Reproduce exactly the line with "brown screwdriver: 3 -> 2" and every line that follows it below, up to and including the last one. Do not include pictures or anything else.
(Beginning of RECORDS SHOWN)
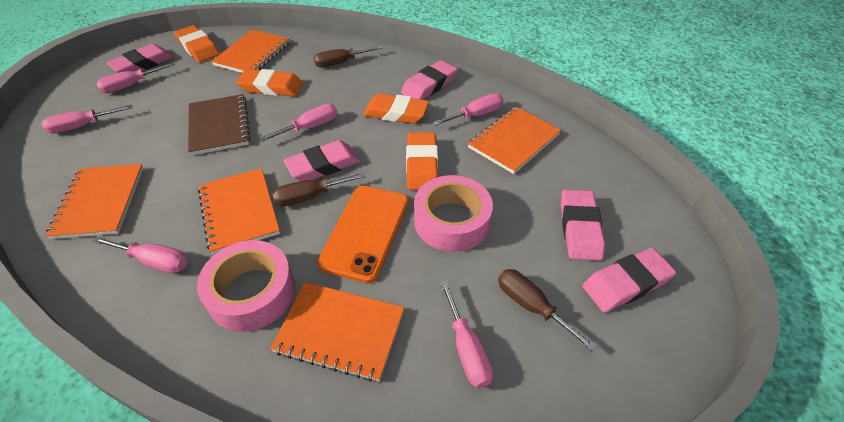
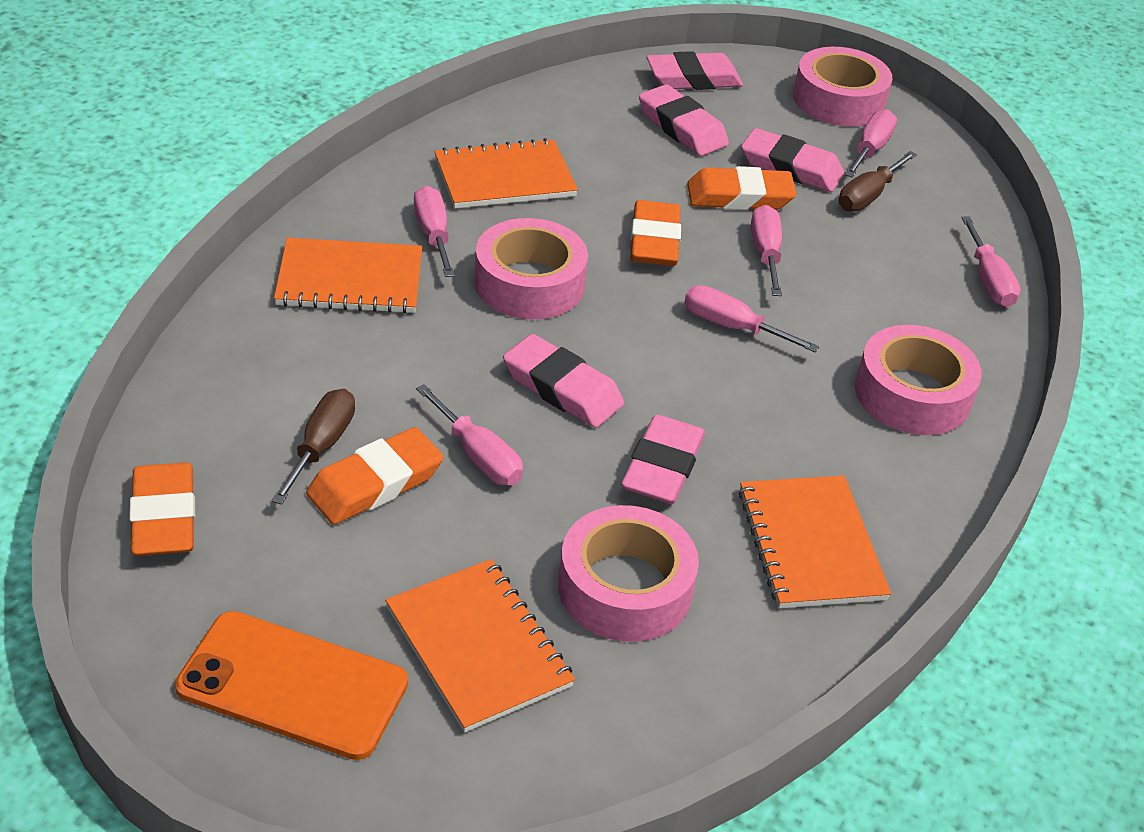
brown notebook: 1 -> 0
brown screwdriver: 3 -> 2
orange notebook: 5 -> 4
pink tape: 2 -> 4

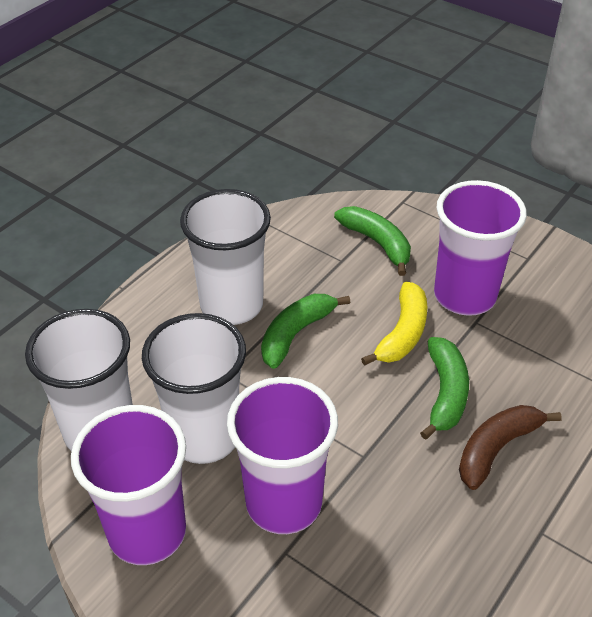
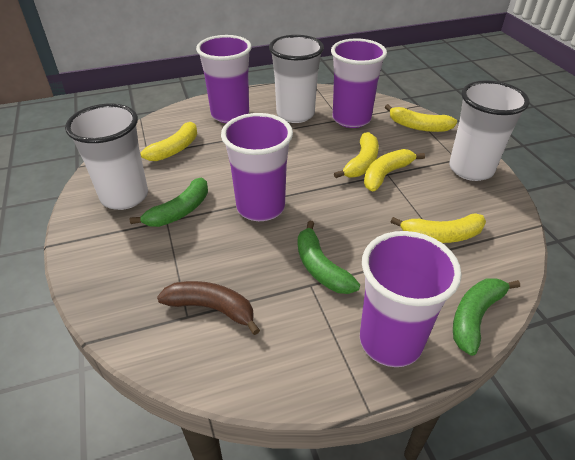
purple cup: 3 -> 4
yellow banana: 1 -> 5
(End of RECORDS SHOWN)
## OUTPUT:
brown screwdriver: 3 -> 2
orange notebook: 5 -> 4
pink tape: 2 -> 4

purple cup: 3 -> 4
yellow banana: 1 -> 5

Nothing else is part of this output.